▶ Exercise inputs:
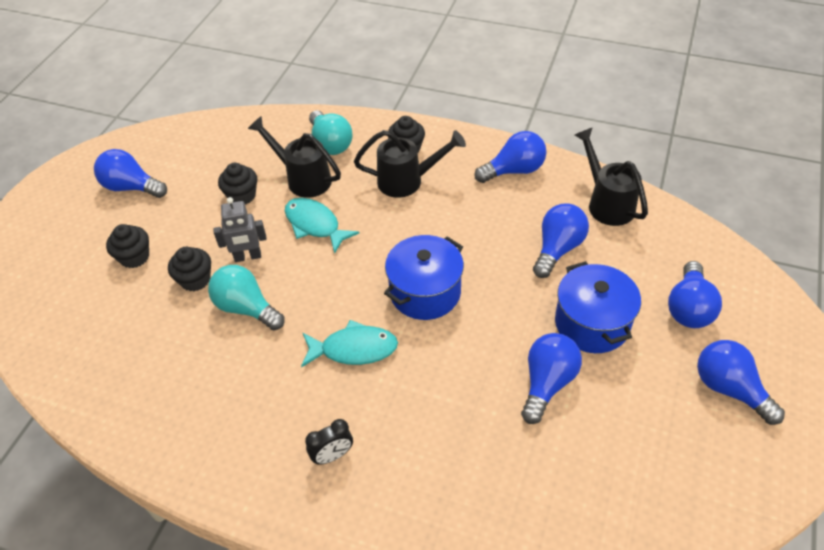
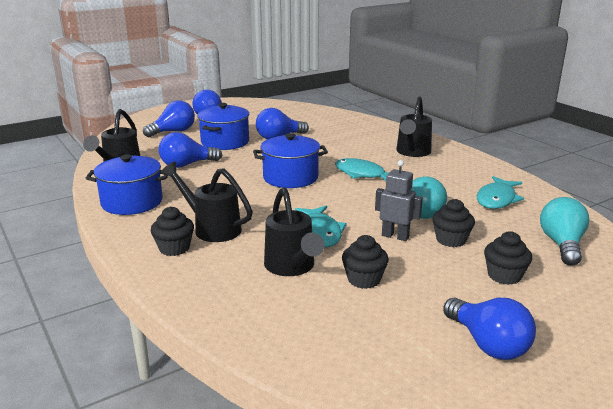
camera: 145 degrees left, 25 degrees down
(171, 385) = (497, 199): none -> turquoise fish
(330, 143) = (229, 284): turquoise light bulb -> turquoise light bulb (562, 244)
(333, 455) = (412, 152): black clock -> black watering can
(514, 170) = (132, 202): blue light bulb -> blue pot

--

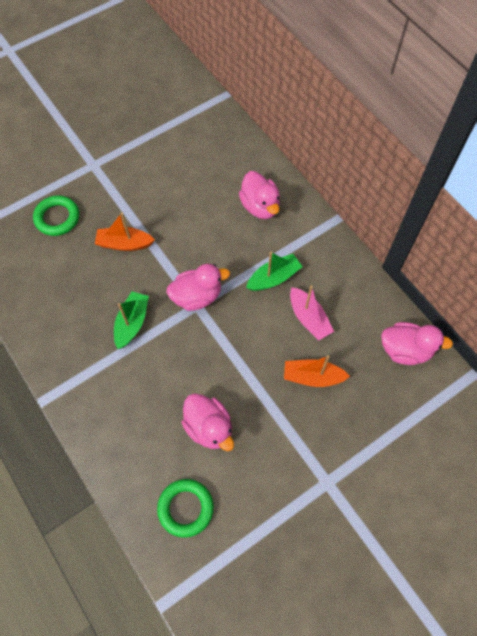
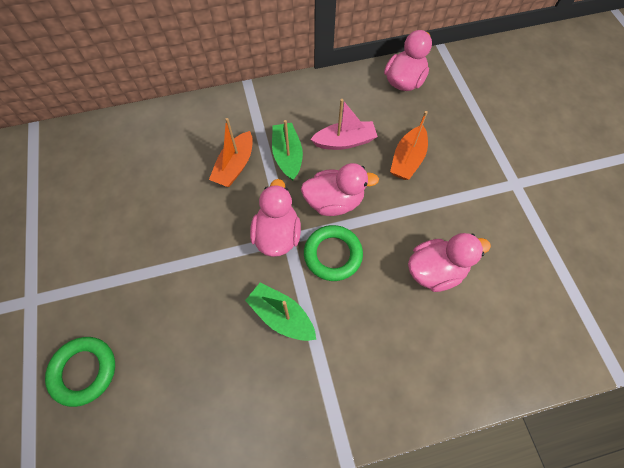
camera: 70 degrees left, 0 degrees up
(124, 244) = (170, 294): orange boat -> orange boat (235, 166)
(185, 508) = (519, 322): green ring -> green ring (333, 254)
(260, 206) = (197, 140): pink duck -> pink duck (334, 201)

▶ Instructions to follow: Give only the number of lines in the material above that include the word "left".

▶ Output of the exercise: 2